What you need to do:
As the answer, give every line of the records that includes the word "armchair".

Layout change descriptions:
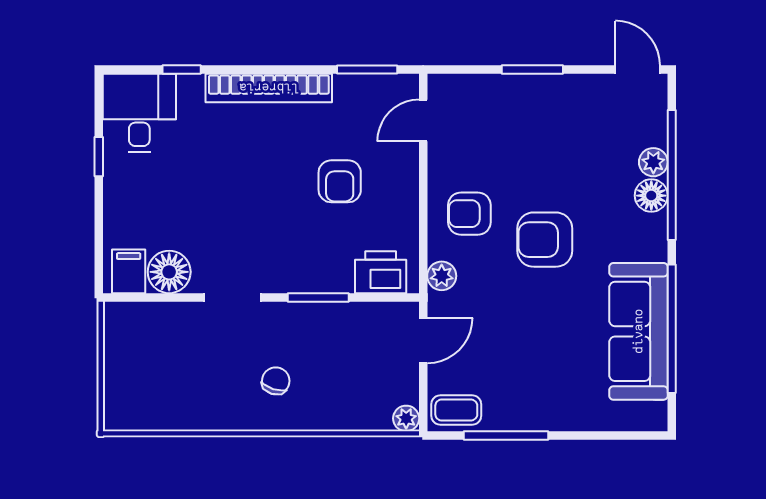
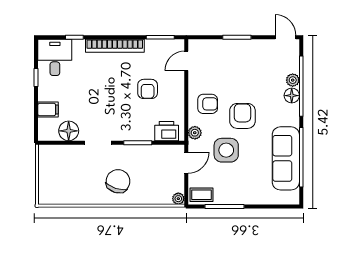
armchair: (469, 214) -> (208, 104), turned 180
armchair: (545, 240) -> (242, 116), turned 90
filing cabinet: (129, 271) -> (48, 110), moved, turned 90
side table: (510, 314) -> (226, 150), added
chair: (276, 381) -> (118, 181), width x1.87, depth x1.87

Answer to the problem:
armchair: (469, 214) -> (208, 104), turned 180
armchair: (545, 240) -> (242, 116), turned 90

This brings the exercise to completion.